• _Collected data_:
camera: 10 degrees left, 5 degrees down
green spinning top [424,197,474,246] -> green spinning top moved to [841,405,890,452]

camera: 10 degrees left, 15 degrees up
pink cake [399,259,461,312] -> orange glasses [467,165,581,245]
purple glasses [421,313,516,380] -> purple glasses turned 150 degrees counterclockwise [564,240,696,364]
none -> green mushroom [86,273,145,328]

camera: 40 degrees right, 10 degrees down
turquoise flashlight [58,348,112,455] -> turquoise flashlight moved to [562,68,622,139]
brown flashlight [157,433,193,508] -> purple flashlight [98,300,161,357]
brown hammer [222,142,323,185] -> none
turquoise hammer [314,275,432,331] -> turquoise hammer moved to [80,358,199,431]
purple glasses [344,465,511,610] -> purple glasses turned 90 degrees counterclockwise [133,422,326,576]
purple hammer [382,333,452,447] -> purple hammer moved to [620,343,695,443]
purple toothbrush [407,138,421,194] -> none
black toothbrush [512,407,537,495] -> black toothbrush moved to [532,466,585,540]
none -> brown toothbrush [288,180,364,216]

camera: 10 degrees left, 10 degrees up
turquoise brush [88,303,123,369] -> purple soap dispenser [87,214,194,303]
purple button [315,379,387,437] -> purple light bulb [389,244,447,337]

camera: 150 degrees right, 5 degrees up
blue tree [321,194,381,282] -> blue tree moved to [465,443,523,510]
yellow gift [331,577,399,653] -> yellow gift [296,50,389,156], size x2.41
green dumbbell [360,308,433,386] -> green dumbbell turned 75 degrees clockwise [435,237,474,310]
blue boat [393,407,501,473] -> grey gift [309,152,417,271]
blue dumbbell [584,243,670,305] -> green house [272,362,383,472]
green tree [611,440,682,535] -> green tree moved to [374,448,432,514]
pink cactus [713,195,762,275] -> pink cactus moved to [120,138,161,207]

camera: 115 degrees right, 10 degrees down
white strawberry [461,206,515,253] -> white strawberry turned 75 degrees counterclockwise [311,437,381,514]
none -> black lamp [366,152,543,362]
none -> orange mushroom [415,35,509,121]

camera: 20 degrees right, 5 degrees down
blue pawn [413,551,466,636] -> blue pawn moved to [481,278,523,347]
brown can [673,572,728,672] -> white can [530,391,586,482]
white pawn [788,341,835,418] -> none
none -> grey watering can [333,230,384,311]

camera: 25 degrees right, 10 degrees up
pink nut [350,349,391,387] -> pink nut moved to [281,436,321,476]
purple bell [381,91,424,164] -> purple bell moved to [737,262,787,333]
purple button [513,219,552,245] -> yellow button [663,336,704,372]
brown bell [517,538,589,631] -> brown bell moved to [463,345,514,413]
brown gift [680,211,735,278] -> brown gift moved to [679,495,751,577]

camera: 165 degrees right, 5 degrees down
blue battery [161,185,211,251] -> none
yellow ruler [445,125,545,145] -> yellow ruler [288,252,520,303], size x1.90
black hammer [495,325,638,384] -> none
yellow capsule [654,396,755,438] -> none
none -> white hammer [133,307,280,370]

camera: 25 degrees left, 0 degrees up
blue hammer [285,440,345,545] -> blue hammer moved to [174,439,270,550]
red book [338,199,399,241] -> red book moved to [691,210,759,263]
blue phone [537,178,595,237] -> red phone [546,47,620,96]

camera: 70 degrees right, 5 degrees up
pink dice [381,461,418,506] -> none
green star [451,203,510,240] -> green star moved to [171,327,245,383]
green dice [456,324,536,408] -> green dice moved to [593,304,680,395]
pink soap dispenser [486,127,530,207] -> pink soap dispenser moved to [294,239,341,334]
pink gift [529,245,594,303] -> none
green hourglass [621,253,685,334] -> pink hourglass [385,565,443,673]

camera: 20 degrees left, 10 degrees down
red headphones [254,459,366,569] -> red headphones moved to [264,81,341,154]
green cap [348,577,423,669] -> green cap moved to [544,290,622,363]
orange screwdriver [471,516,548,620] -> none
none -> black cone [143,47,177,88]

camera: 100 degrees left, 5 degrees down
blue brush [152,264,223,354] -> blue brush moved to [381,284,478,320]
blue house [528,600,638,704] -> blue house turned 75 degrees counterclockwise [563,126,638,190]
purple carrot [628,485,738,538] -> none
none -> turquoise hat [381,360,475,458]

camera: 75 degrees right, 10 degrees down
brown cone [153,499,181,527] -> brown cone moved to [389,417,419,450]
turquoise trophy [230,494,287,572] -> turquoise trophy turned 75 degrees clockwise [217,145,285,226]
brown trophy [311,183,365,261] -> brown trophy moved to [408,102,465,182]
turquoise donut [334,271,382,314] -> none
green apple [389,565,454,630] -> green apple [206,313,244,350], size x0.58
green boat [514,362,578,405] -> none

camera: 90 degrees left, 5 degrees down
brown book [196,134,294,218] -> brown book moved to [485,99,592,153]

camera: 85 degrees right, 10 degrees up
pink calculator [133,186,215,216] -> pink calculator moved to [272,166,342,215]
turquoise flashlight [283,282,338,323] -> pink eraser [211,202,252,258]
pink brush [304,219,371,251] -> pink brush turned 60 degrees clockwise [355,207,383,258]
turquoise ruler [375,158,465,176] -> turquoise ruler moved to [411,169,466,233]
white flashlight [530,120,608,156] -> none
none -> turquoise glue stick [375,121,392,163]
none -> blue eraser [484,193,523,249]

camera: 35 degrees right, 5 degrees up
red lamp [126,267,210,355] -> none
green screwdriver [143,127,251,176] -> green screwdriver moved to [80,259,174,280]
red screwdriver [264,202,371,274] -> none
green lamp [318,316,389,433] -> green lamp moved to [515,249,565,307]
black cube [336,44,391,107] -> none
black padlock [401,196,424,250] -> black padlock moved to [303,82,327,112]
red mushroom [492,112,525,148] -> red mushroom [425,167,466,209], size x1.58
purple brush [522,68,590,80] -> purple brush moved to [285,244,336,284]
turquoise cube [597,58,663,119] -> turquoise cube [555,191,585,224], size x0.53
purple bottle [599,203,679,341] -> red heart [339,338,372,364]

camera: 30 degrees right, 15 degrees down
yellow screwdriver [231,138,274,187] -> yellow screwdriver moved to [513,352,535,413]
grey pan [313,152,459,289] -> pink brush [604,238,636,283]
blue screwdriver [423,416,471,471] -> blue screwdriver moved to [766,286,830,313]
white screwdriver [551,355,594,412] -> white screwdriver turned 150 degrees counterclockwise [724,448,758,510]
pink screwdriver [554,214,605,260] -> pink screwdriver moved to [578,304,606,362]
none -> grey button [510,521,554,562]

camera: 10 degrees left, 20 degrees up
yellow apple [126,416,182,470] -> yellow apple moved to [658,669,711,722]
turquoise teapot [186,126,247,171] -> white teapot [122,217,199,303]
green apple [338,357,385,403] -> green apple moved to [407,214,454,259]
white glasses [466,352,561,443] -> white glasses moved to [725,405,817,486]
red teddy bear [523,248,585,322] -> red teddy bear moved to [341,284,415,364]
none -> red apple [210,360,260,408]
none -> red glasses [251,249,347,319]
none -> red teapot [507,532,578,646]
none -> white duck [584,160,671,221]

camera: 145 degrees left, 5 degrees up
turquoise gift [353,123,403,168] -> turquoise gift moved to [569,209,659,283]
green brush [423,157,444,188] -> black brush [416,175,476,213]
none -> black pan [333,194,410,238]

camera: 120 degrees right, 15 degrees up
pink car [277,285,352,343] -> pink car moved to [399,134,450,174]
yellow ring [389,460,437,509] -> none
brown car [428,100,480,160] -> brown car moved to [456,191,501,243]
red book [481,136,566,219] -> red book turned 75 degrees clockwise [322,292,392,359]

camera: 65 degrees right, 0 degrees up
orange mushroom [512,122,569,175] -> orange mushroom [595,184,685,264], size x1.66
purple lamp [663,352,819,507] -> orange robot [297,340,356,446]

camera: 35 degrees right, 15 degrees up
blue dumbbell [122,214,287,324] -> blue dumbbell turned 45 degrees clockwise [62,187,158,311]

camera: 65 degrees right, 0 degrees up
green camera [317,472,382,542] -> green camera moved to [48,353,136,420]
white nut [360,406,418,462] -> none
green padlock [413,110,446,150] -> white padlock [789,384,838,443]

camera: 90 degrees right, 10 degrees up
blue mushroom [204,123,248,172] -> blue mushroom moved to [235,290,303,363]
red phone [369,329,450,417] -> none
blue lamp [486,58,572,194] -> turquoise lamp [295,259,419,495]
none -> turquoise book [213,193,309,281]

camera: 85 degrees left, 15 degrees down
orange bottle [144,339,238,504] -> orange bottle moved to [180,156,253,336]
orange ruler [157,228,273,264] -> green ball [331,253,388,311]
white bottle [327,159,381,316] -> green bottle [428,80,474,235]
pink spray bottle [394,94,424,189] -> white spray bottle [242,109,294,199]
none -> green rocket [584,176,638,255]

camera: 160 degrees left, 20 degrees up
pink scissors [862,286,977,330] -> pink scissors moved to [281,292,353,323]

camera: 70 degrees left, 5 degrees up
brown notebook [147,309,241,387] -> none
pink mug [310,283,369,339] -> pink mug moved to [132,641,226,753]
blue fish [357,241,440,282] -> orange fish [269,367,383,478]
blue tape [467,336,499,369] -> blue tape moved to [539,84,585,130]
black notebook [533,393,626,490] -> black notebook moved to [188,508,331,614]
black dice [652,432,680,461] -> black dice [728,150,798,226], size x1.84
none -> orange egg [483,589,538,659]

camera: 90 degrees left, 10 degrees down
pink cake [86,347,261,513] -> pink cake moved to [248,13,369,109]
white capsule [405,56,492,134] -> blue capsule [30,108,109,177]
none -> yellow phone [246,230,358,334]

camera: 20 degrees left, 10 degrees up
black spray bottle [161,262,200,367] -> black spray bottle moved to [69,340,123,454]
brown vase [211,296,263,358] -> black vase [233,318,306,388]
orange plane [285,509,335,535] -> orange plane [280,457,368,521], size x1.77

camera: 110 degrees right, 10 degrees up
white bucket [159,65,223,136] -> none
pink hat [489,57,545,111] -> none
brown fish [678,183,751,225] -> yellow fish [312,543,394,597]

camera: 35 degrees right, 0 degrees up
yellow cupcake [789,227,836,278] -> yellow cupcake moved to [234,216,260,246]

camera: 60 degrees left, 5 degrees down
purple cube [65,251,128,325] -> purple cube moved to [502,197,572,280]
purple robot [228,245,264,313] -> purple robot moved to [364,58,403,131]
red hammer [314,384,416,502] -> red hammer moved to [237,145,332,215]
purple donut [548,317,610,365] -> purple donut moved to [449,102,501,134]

• _Job item_:
Copy down each line in the entries that has the word "gift".

• _Your solution_:
yellow gift [331,577,399,653] -> yellow gift [296,50,389,156], size x2.41
blue boat [393,407,501,473] -> grey gift [309,152,417,271]
brown gift [680,211,735,278] -> brown gift moved to [679,495,751,577]
pink gift [529,245,594,303] -> none
turquoise gift [353,123,403,168] -> turquoise gift moved to [569,209,659,283]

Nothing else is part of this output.